Exercise brief:
Write out, exactly as they stand, the line containing "camera: 25 degrees left, 20 degrees up" and all subsequent lines up to and including the final line of the records.

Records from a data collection
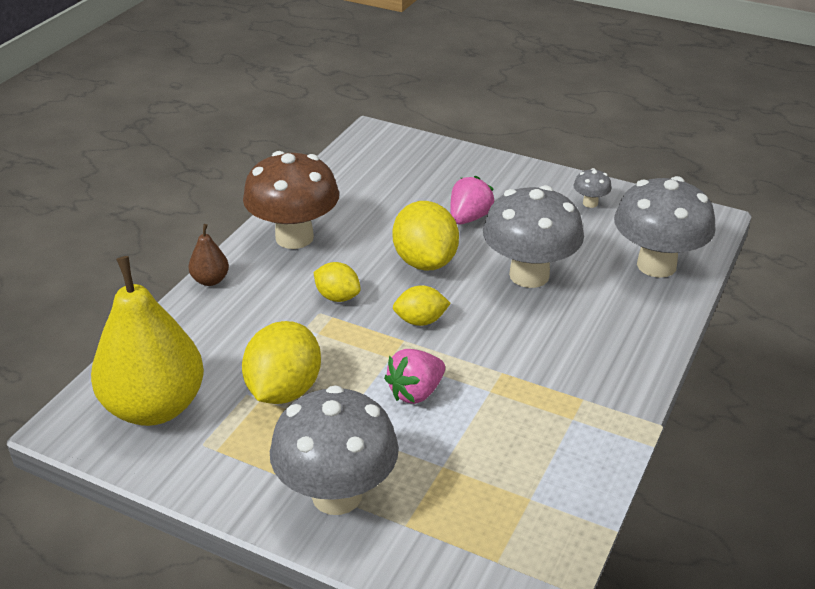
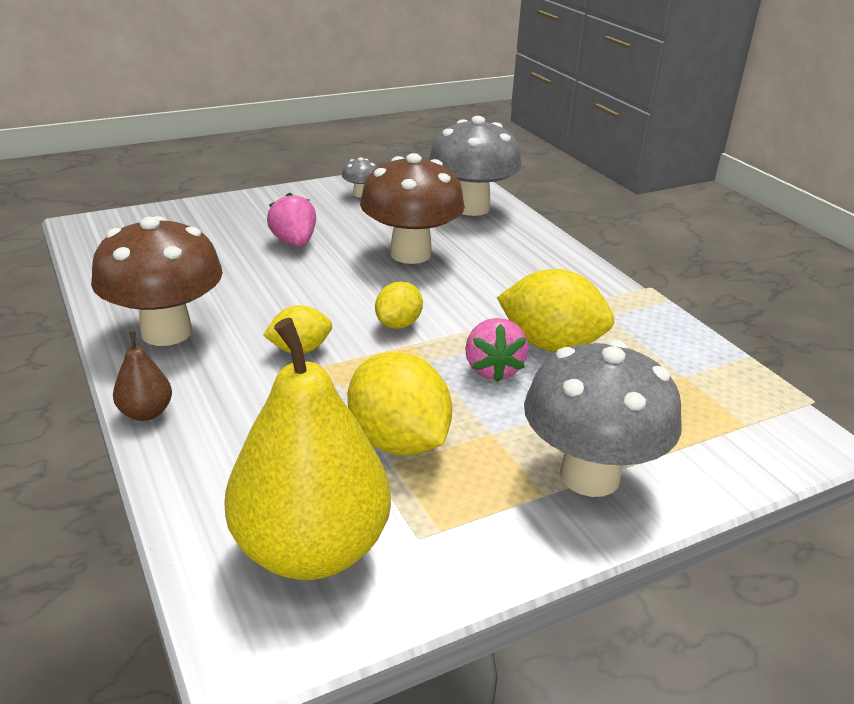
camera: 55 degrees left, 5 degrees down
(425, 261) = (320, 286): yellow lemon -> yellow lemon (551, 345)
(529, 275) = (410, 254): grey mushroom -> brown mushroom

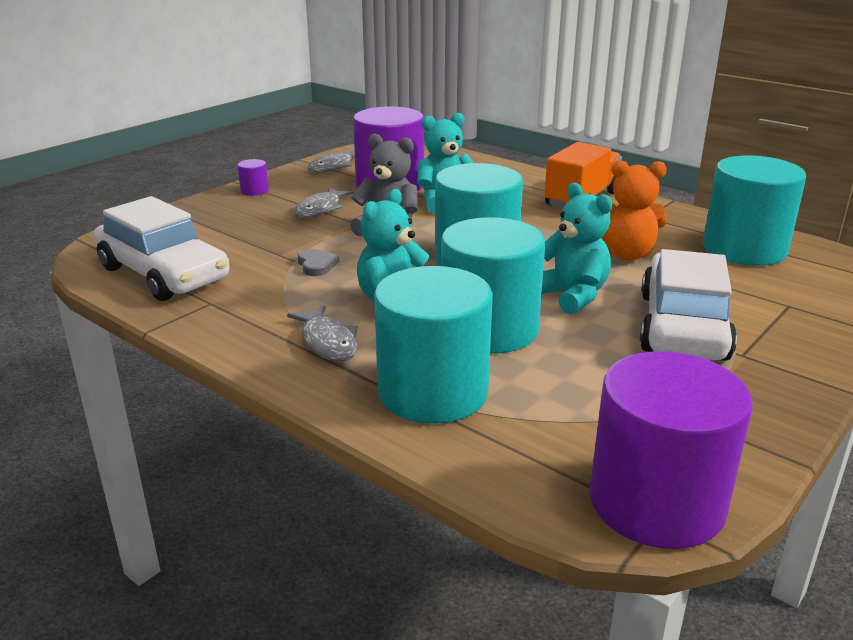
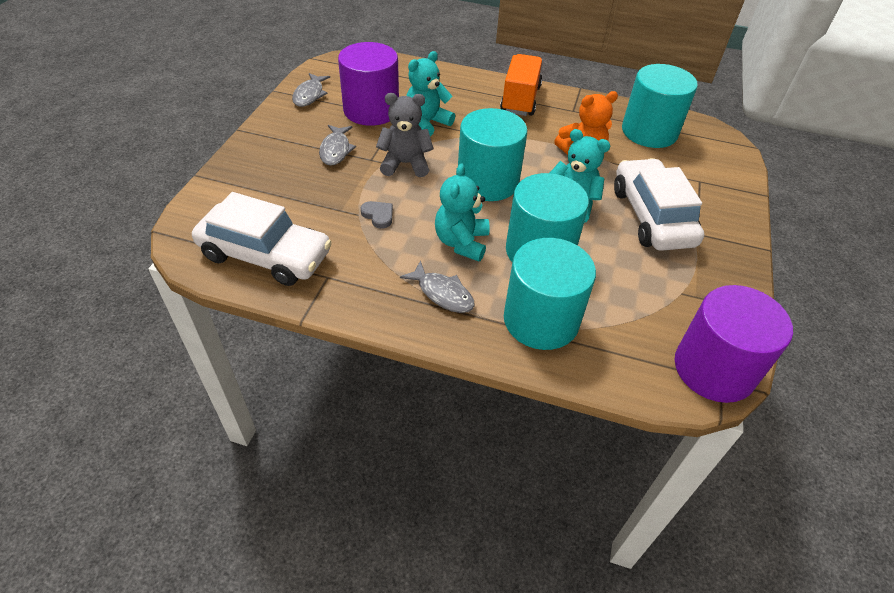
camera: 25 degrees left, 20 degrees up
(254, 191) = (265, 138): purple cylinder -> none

Output for this task:
camera: 25 degrees left, 20 degrees up
(254, 191) = (265, 138): purple cylinder -> none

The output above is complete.